▶ [PROMPT]: Each line in the records below, from the one that contains "R5: 22k (EXT, LEVEL) -> 22k (LEVEL, VS)" to the one that contains "C7: 33uF (plus", should be reproduced exactly, the first and last included.

Stored items

......

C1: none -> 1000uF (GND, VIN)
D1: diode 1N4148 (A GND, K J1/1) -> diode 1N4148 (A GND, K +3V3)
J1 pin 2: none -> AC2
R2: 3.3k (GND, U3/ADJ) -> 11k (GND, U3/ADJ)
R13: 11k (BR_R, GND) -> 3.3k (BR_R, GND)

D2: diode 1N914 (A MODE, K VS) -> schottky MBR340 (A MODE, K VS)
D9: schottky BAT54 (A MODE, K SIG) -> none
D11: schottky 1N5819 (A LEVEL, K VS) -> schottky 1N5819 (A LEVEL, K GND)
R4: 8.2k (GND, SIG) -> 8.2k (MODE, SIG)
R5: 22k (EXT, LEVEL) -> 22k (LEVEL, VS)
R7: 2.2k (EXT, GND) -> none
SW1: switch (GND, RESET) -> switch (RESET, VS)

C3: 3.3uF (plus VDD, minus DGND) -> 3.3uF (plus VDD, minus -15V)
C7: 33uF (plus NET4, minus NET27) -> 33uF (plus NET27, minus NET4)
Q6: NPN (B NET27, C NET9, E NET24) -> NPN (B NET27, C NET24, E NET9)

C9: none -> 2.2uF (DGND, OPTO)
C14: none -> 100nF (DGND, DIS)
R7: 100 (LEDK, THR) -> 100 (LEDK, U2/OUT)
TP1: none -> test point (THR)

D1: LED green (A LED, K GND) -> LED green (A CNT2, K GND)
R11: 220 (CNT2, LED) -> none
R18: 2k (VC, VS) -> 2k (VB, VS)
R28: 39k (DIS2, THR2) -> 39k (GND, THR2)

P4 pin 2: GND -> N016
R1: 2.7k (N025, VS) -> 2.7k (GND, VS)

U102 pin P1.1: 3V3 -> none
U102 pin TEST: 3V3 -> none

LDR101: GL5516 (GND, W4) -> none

......

▶ [RESULT FOR THIS TASK]:
R5: 22k (EXT, LEVEL) -> 22k (LEVEL, VS)
R7: 2.2k (EXT, GND) -> none
SW1: switch (GND, RESET) -> switch (RESET, VS)

C3: 3.3uF (plus VDD, minus DGND) -> 3.3uF (plus VDD, minus -15V)
C7: 33uF (plus NET4, minus NET27) -> 33uF (plus NET27, minus NET4)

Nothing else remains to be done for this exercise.